WHAT IS NEEDED:
Reproduce each line below precisely. Drop the pictures.

RECORDS FOR THE TASK:
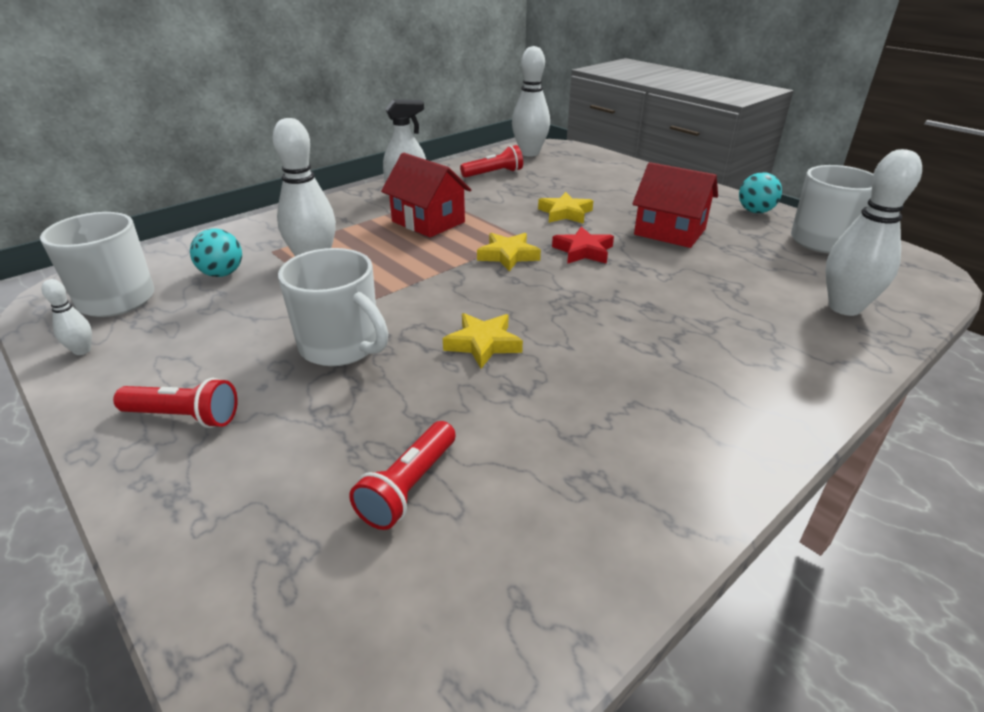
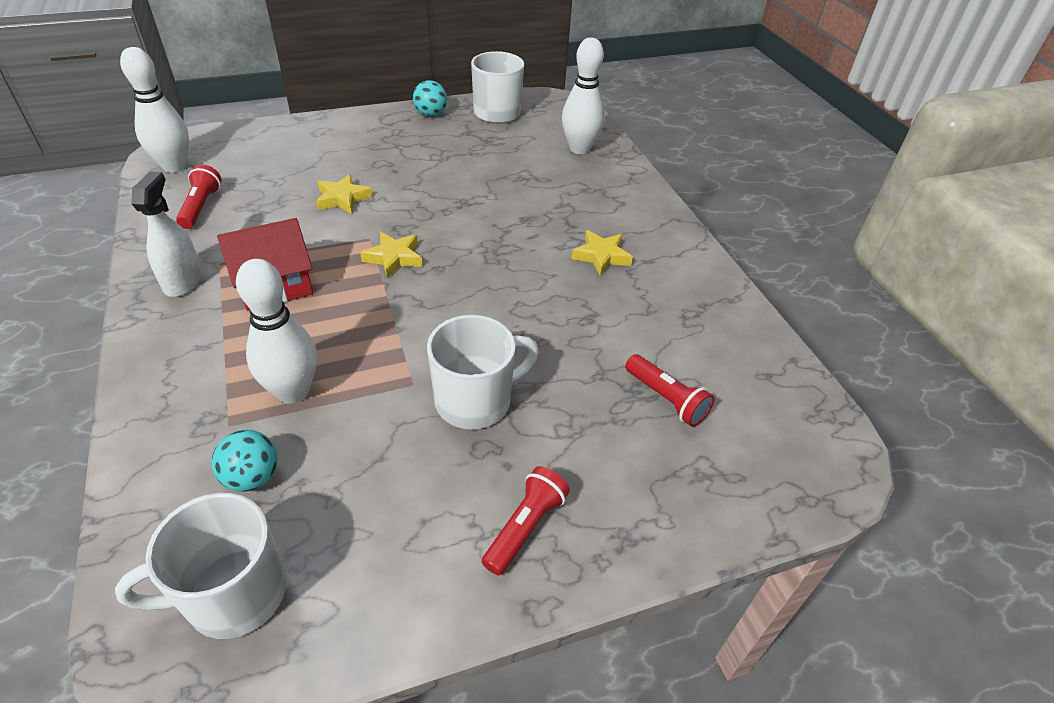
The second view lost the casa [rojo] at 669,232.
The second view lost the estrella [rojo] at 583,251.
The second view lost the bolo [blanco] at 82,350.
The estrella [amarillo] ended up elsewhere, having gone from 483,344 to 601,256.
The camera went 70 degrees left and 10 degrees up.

WRITTEN ANSWER:
The second view lost the casa [rojo] at 669,232.
The second view lost the estrella [rojo] at 583,251.
The second view lost the bolo [blanco] at 82,350.
The estrella [amarillo] ended up elsewhere, having gone from 483,344 to 601,256.
The camera went 70 degrees left and 10 degrees up.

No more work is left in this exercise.